YOUR OBJECTIVE:
Print out the data exactly, keeping every image out of it.

ENTRIES SHOWN:
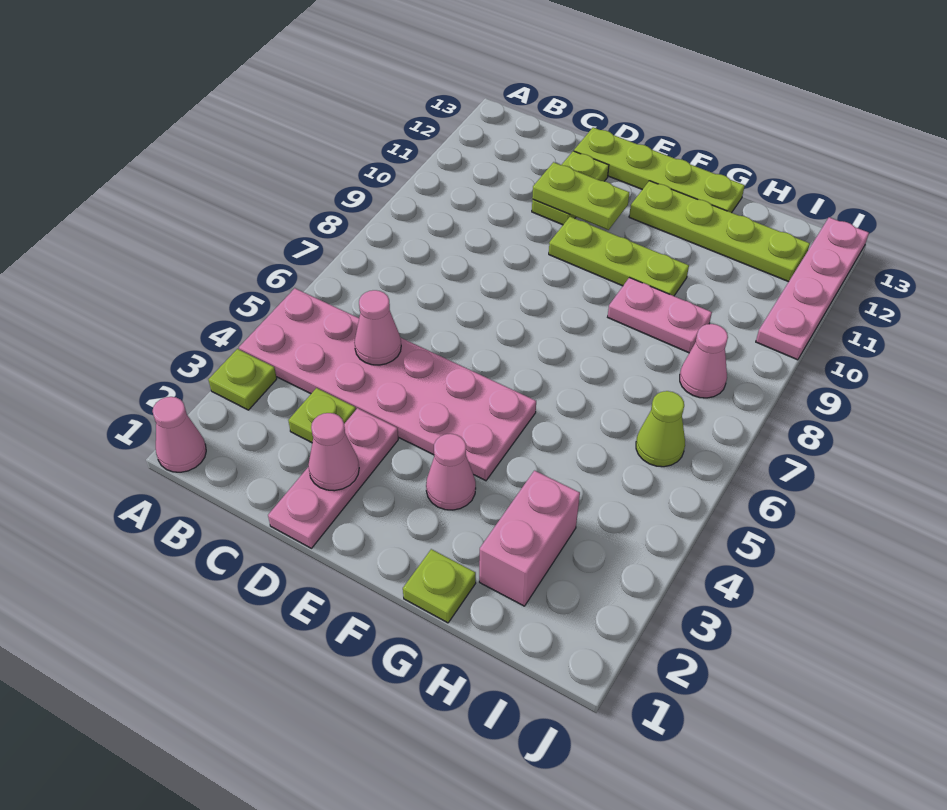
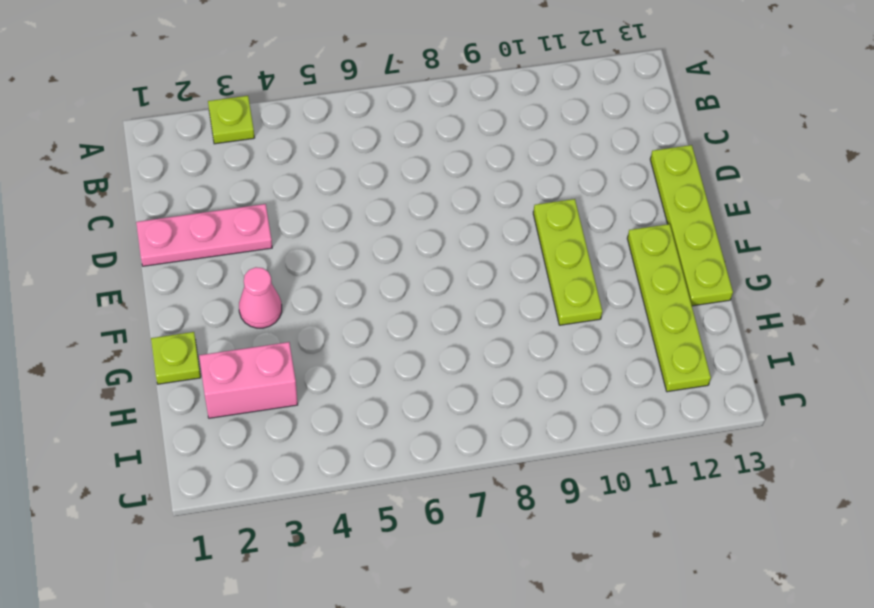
none -> pink cone A1 level 1
none -> pink plate A4:F5 level 1
none -> lime plate C3 level 1

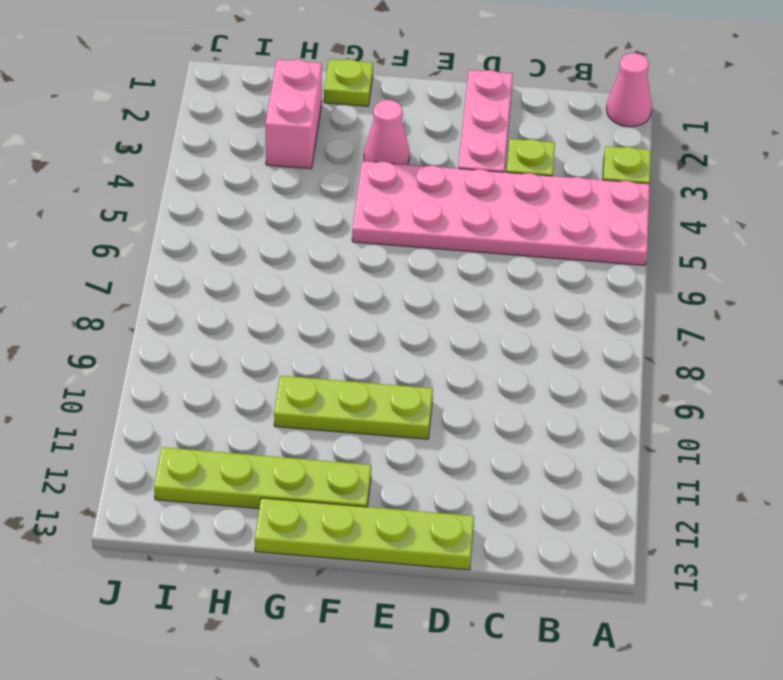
none -> lime plate D11:D12 level 1
none -> pink plate G9:H9 level 1
none -> lime cone I6 level 1

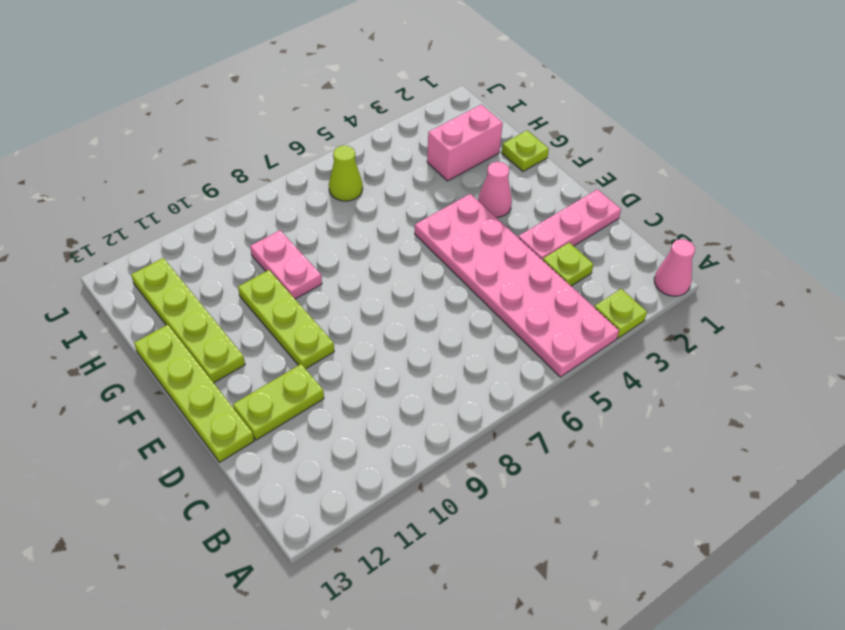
none -> pink cone I8 level 1
none -> pink plate J10:J13 level 1
none -> pink cone C5 level 2

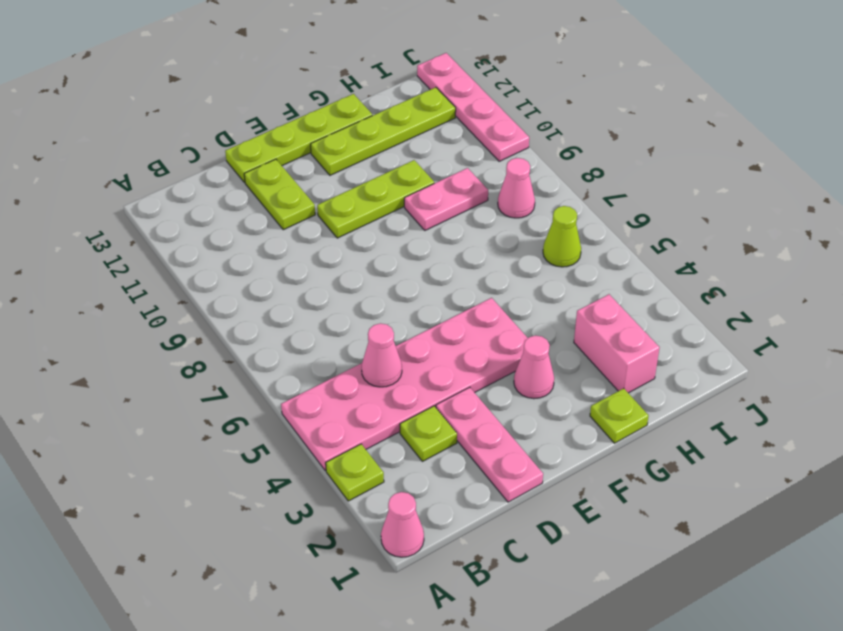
none -> pink cone D2 level 2
none -> lime plate D11:E11 level 2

SOLUTION FOR THIS PROBLEM:
none -> pink cone A1 level 1
none -> pink plate A4:F5 level 1
none -> lime plate C3 level 1

none -> lime plate D11:D12 level 1
none -> pink plate G9:H9 level 1
none -> lime cone I6 level 1

none -> pink cone I8 level 1
none -> pink plate J10:J13 level 1
none -> pink cone C5 level 2

none -> pink cone D2 level 2
none -> lime plate D11:E11 level 2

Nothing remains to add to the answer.